| YOUR INSTRUCTIONS |
Identify every line in the records below that contains the word "purple", and copy each of those lines.

--- GIVEN RECORDS ---

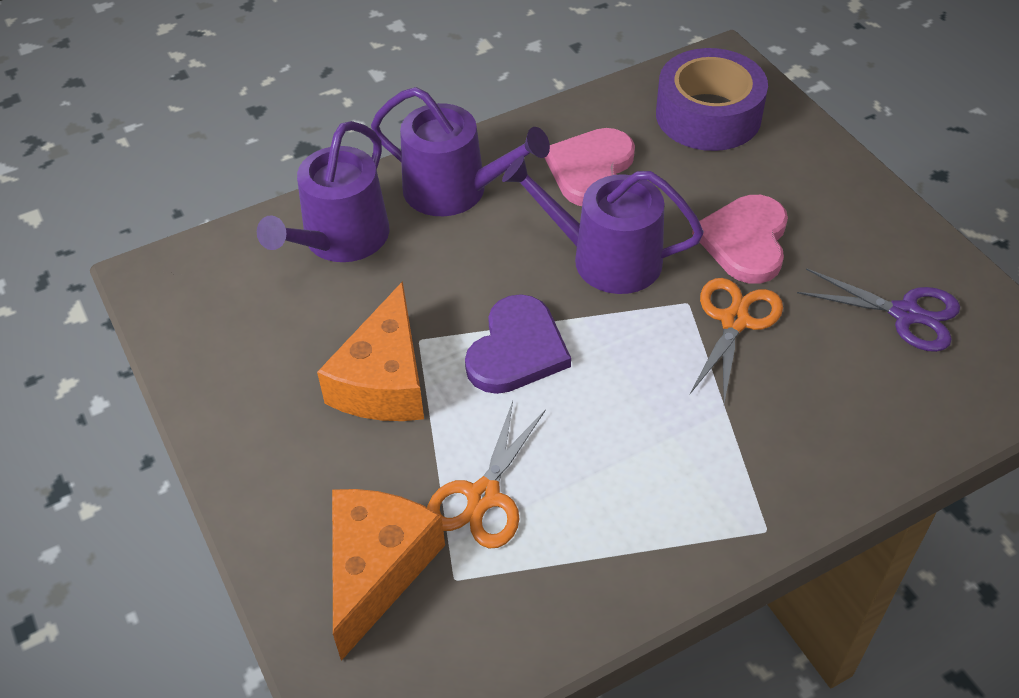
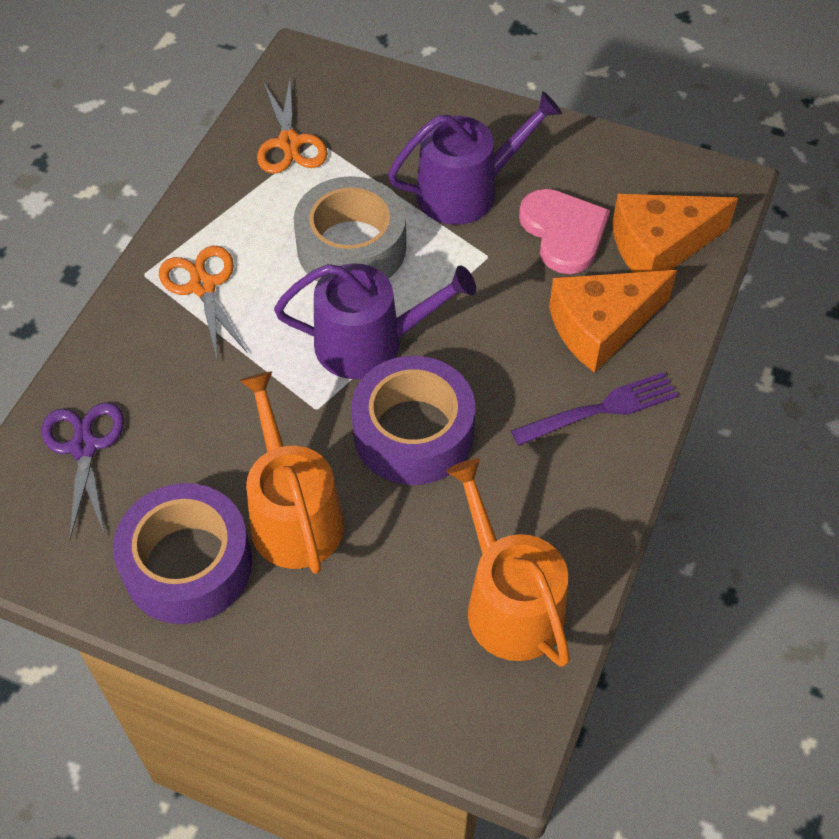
grey tape: 0 -> 1
orange watering can: 0 -> 2
pink heart: 2 -> 1
purple fork: 0 -> 1
purple heart: 1 -> 0
purple tape: 1 -> 2
purple watering can: 3 -> 2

---

| RESPONSE AREA |
purple fork: 0 -> 1
purple heart: 1 -> 0
purple tape: 1 -> 2
purple watering can: 3 -> 2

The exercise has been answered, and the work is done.